::: RECORDS SHOWN :::
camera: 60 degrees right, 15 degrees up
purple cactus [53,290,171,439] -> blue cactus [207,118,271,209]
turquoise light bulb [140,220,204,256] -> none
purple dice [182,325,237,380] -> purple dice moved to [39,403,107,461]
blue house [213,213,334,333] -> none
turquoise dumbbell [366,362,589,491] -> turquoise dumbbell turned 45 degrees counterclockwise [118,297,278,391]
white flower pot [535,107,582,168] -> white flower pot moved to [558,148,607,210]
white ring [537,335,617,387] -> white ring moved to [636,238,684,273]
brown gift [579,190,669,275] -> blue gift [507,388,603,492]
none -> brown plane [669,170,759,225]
:::
::: RECORDS SHOWN :::
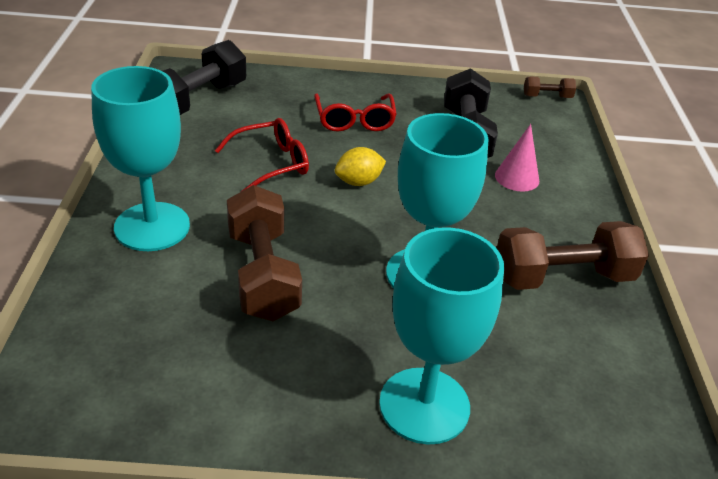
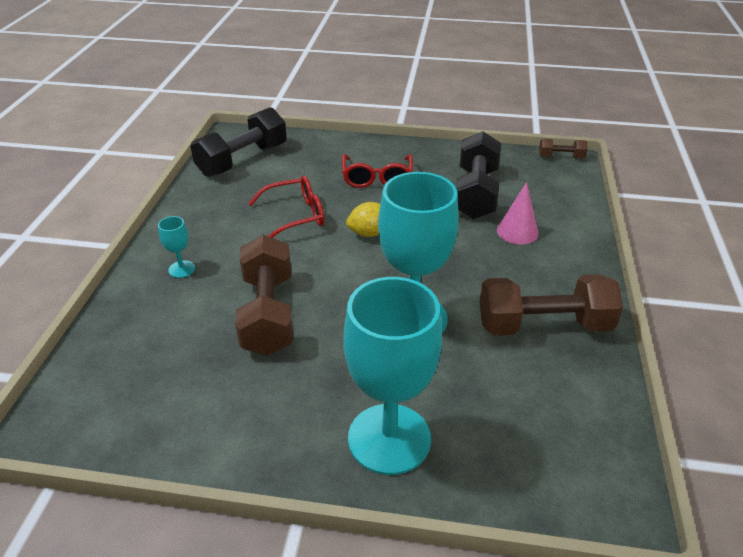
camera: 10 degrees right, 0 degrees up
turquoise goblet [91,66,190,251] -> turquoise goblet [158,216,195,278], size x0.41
:::
### WORK REQUEST
Check each line above for the string "blue" and copy the ones that have it.

### TASK RESPONSE
purple cactus [53,290,171,439] -> blue cactus [207,118,271,209]
blue house [213,213,334,333] -> none
brown gift [579,190,669,275] -> blue gift [507,388,603,492]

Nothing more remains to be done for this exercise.